Stored items
━━━━━━
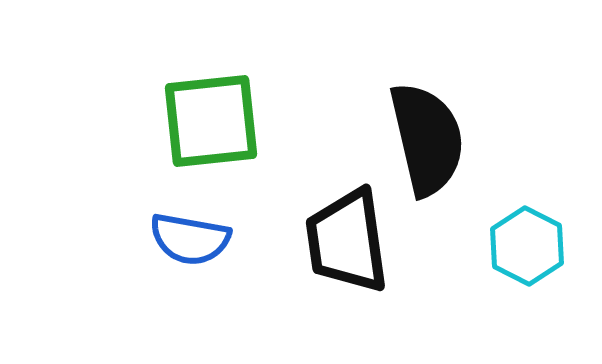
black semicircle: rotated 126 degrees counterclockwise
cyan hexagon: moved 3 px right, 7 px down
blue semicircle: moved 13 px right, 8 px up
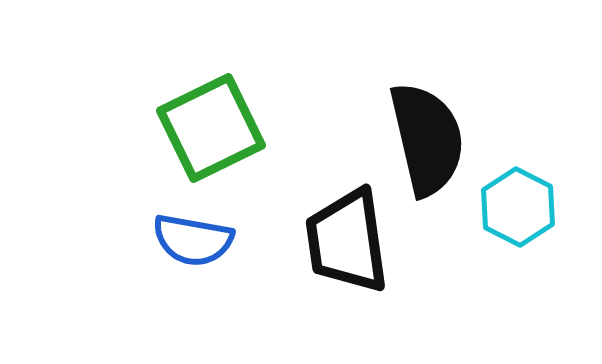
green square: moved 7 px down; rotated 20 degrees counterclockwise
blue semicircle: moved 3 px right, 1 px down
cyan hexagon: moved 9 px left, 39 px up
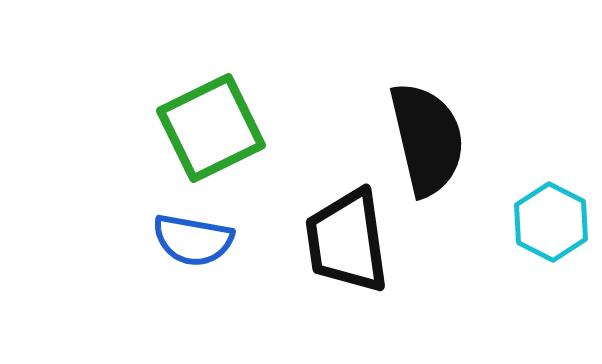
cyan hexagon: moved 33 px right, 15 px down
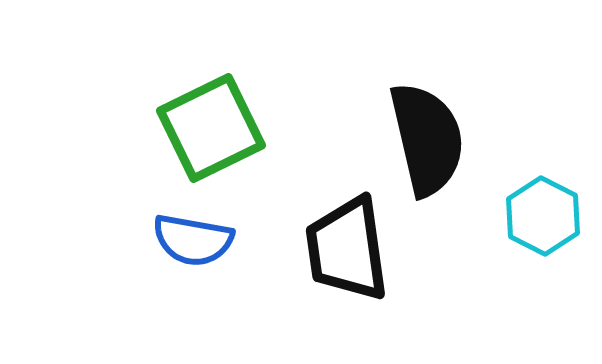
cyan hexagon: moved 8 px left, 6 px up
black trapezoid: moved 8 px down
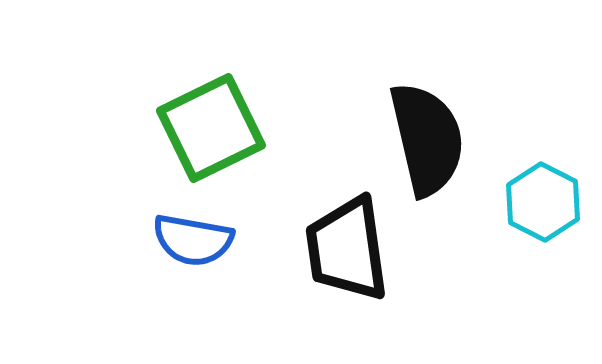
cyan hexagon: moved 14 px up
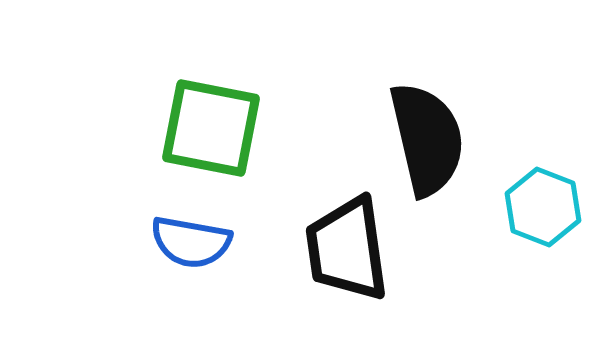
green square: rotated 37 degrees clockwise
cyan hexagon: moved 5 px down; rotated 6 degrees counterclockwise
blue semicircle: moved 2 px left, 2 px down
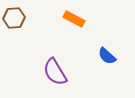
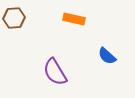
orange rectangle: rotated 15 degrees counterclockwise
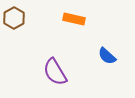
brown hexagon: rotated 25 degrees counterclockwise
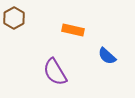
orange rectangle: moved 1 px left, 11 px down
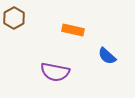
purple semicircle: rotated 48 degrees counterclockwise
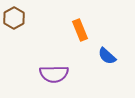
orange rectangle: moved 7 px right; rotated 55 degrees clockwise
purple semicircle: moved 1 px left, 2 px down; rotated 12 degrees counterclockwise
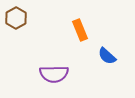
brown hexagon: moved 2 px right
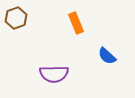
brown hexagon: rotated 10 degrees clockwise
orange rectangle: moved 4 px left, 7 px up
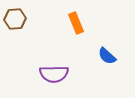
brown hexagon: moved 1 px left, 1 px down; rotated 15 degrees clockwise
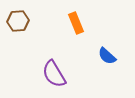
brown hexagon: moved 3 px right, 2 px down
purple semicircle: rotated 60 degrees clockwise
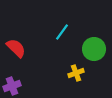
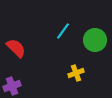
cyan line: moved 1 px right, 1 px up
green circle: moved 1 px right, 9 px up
━━━━━━
PROBLEM TO WORK ON: How many of the lines above contain the string "semicircle", matching case exactly? Reply with the number only.

SOLUTION TO THE EXERCISE: 7